** Opening DATA EXCERPTS block **

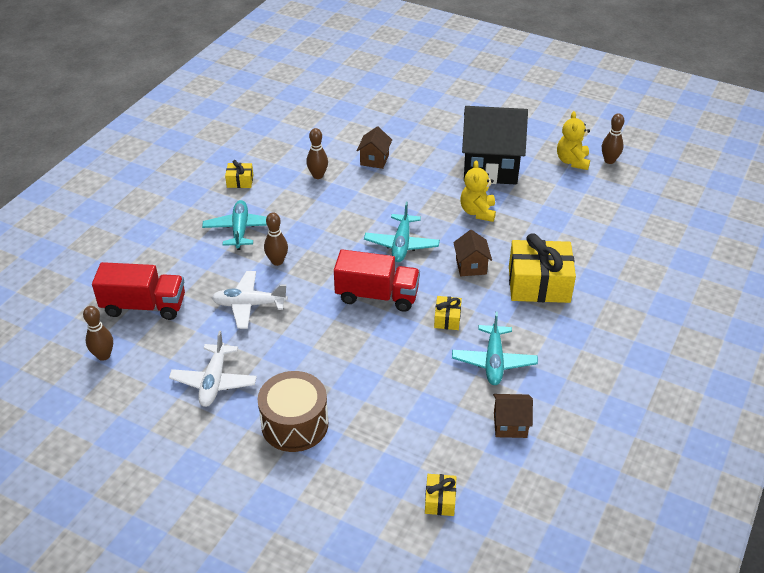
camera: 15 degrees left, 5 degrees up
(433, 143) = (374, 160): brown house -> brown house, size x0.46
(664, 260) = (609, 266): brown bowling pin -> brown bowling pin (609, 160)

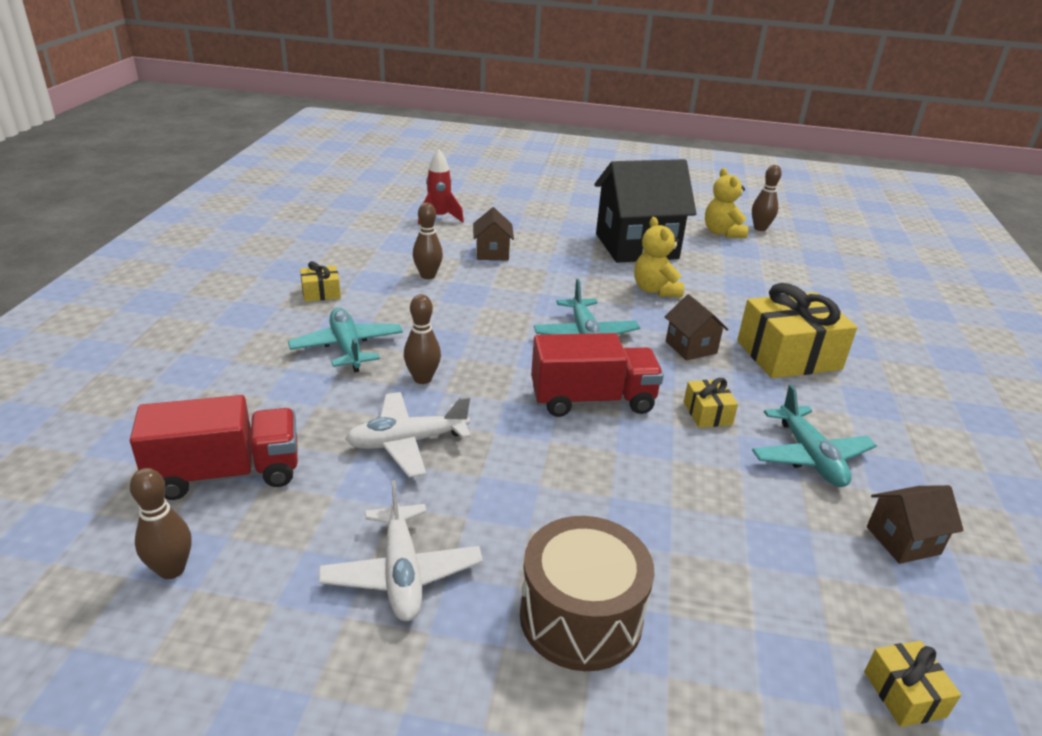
camera: 20 degrees left, 10 degrees down
(351, 119) = (439, 218): none -> red rocket

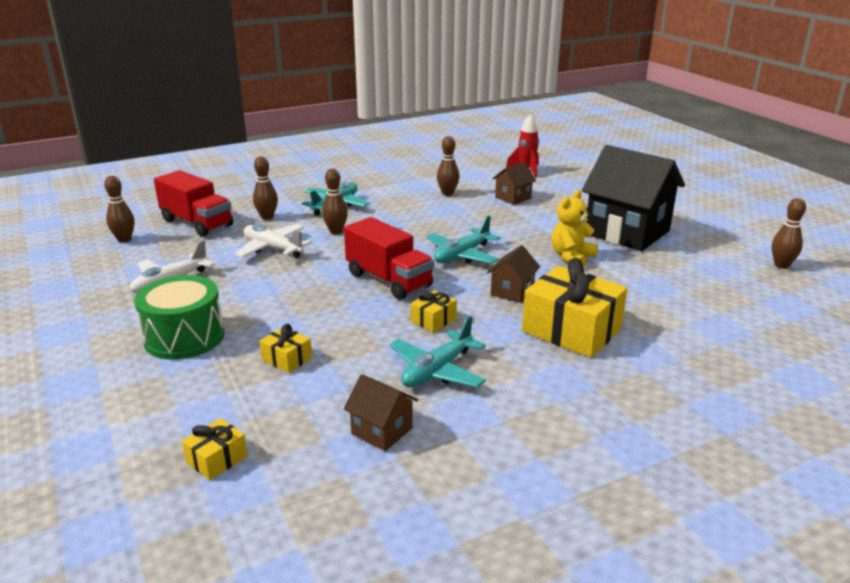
camera: 55 degrees right, 5 degrees down
(303, 408) = (267, 217): none -> brown bowling pin
(321, 293) = (378, 180): yellow gift -> yellow gift (287, 359)
(581, 617) = (184, 337): brown drum -> green drum
(722, 233) = (731, 253): yellow teddy bear -> none

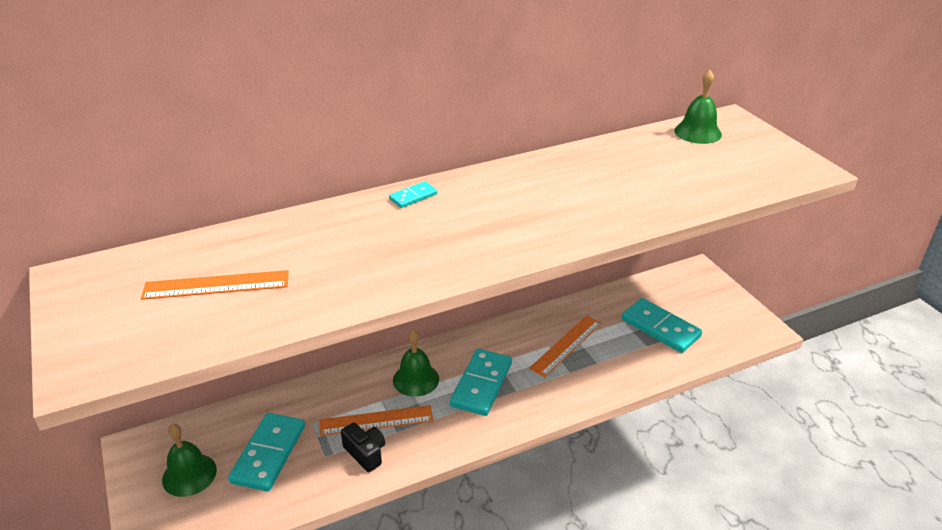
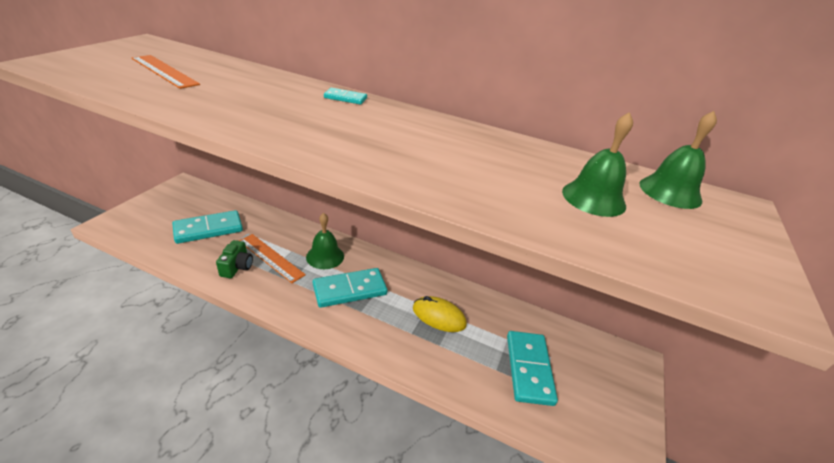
camera: 45 degrees right, 0 degrees up
(189, 474) = (172, 210): green bell -> green bell (593, 198)
(365, 453) = (237, 267): black camera -> green camera
(566, 345) = (439, 316): orange ruler -> yellow mouse

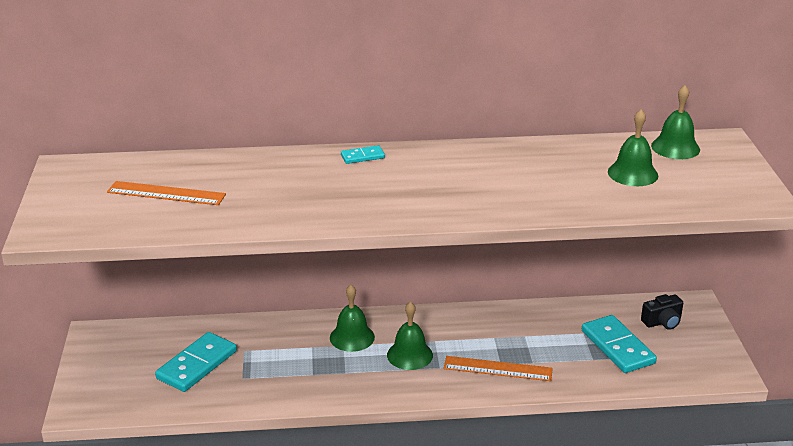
camera: 25 degrees left, 5 degrees down
(237, 267) = (277, 384): green camera -> none
(271, 257) = (299, 361): orange ruler -> orange ruler (497, 369)
(350, 289) = (410, 355): turquoise domino -> green bell
(439, 316) = (511, 341): yellow mouse -> none
(591, 364) = (662, 322): none -> black camera

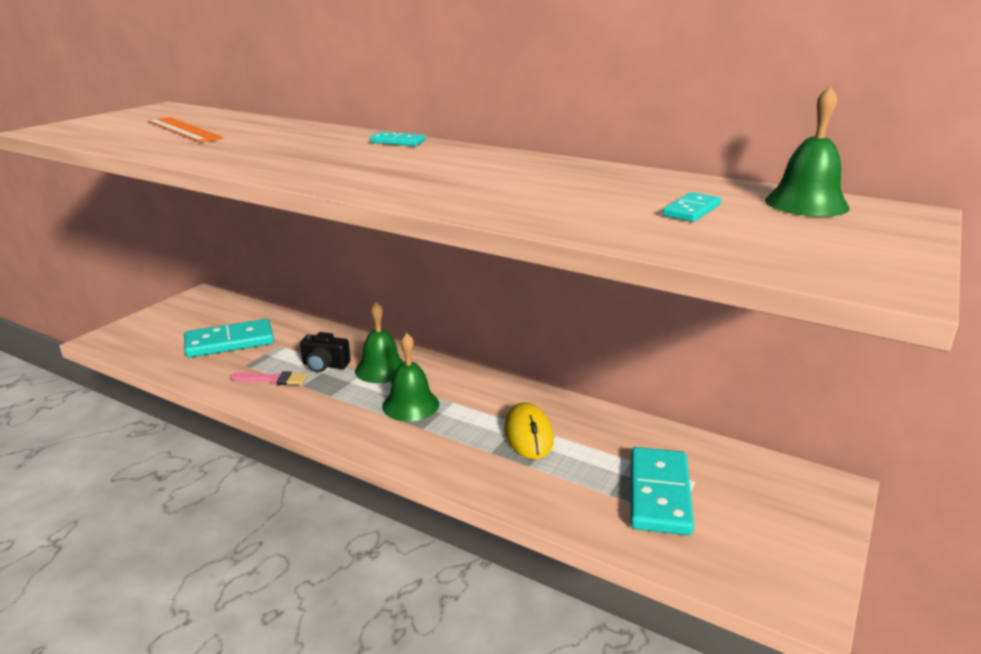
camera: 35 degrees right, 5 degrees down
(283, 379) = (273, 379): none -> pink brush
(497, 369) = (481, 455): orange ruler -> none
(508, 343) = (528, 435): none -> yellow mouse
(632, 173) = (691, 210): green bell -> turquoise domino
(662, 322) = (757, 491): black camera -> black camera (325, 365)

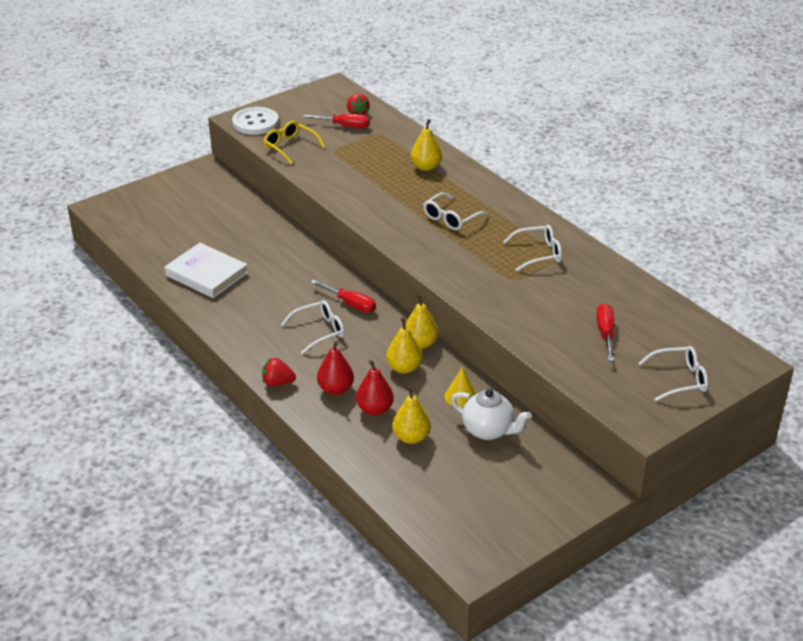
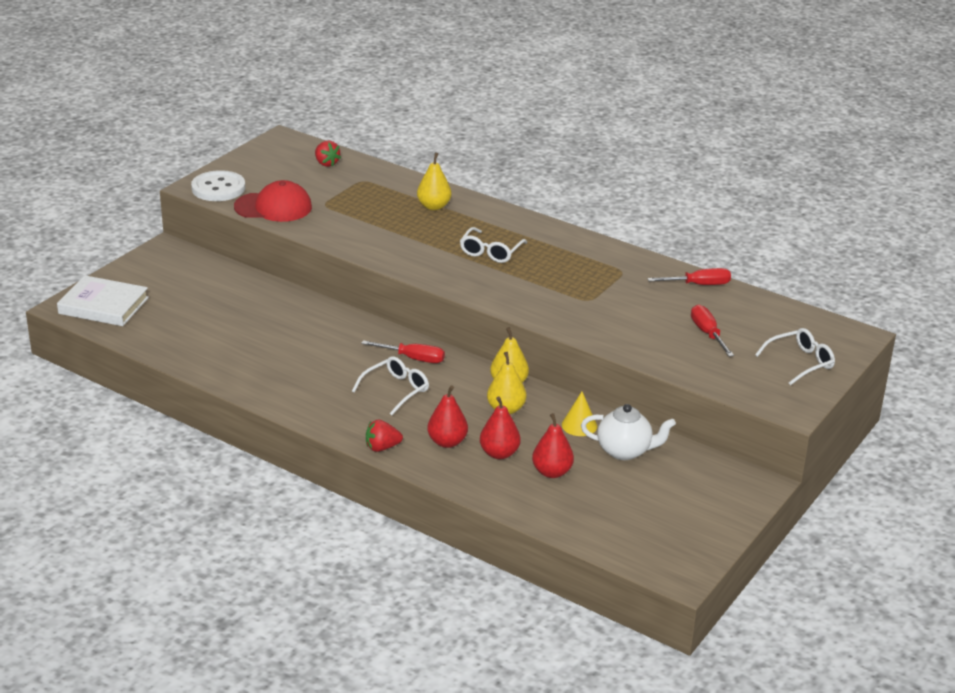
camera: 20 degrees left, 5 degrees down
(206, 274) = (237, 356): white book -> white book (103, 305)
(290, 147) = (273, 207): yellow glasses -> red cap
(344, 126) = (320, 178): red screwdriver -> red screwdriver (699, 285)
(411, 437) = (552, 472): yellow pear -> red pear
(538, 253) = (599, 271): white glasses -> none

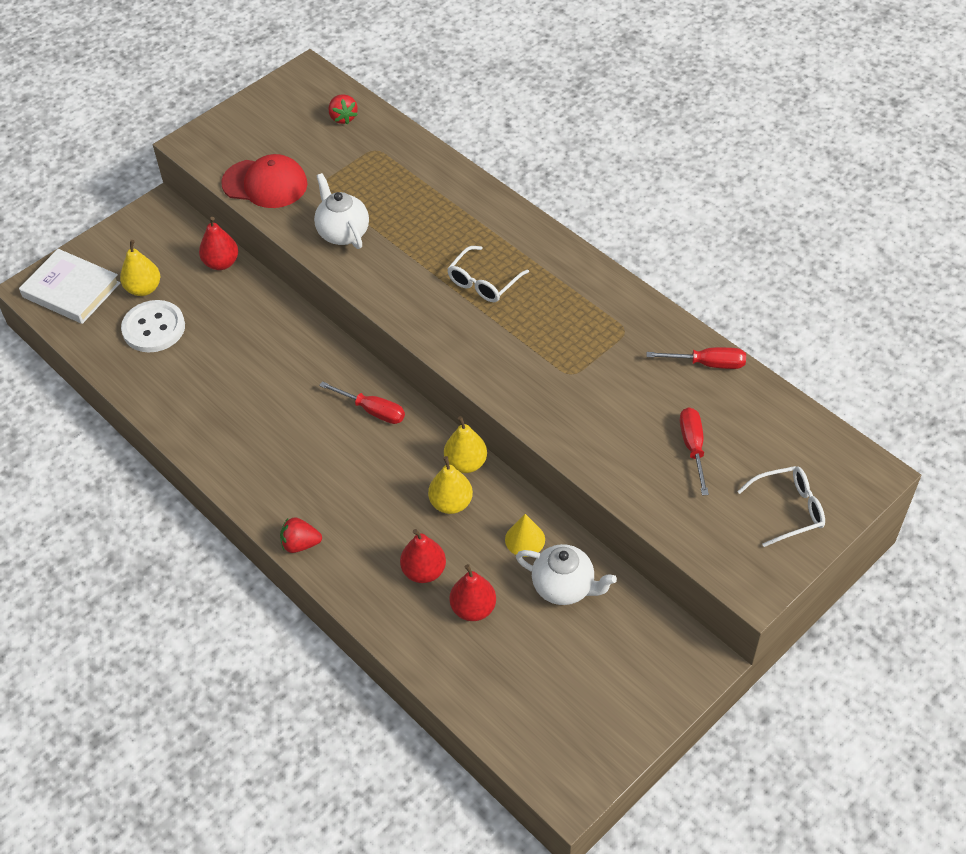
camera: 15 degrees right, 20 degrees up
(218, 188) = (215, 147): white button -> white button (154, 328)
(355, 232) = (343, 233): none -> white teapot
(396, 390) = (340, 457): white glasses -> none
(434, 206) = (441, 200): yellow pear -> yellow pear (144, 289)
(447, 442) = (372, 545): red pear -> red pear (221, 263)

** Closing DATA EXCERPTS block **

● EXERCISE AIM
Leave the images out and give the rest of the data again exactly.

● WRITTEN RESPONSE
camera: 15 degrees left, 5 degrees up
(433, 143) = (374, 160): brown house -> brown house, size x0.46
(664, 260) = (609, 266): brown bowling pin -> brown bowling pin (609, 160)

camera: 20 degrees left, 10 degrees down
(351, 119) = (439, 218): none -> red rocket

camera: 55 degrees right, 5 degrees down
(303, 408) = (267, 217): none -> brown bowling pin
(321, 293) = (378, 180): yellow gift -> yellow gift (287, 359)
(581, 617) = (184, 337): brown drum -> green drum
(722, 233) = (731, 253): yellow teddy bear -> none

camera: 45 degrees right, 0 degrees up
(189, 474) = (172, 210): green bell -> green bell (593, 198)
(365, 453) = (237, 267): black camera -> green camera
(566, 345) = (439, 316): orange ruler -> yellow mouse

camera: 25 degrees left, 5 degrees down
(237, 267) = (277, 384): green camera -> none
(271, 257) = (299, 361): orange ruler -> orange ruler (497, 369)
(350, 289) = (410, 355): turquoise domino -> green bell
(439, 316) = (511, 341): yellow mouse -> none
(591, 364) = (662, 322): none -> black camera

camera: 35 degrees right, 5 degrees down
(283, 379) = (273, 379): none -> pink brush
(497, 369) = (481, 455): orange ruler -> none
(508, 343) = (528, 435): none -> yellow mouse
(632, 173) = (691, 210): green bell -> turquoise domino
(662, 322) = (757, 491): black camera -> black camera (325, 365)

camera: 20 degrees left, 5 degrees down
(206, 274) = (237, 356): white book -> white book (103, 305)
(290, 147) = (273, 207): yellow glasses -> red cap
(344, 126) = (320, 178): red screwdriver -> red screwdriver (699, 285)
(411, 437) = (552, 472): yellow pear -> red pear
(538, 253) = (599, 271): white glasses -> none

camera: 15 degrees right, 20 degrees up
(218, 188) = (215, 147): white button -> white button (154, 328)
(355, 232) = (343, 233): none -> white teapot
(396, 390) = (340, 457): white glasses -> none
(434, 206) = (441, 200): yellow pear -> yellow pear (144, 289)
(447, 442) = (372, 545): red pear -> red pear (221, 263)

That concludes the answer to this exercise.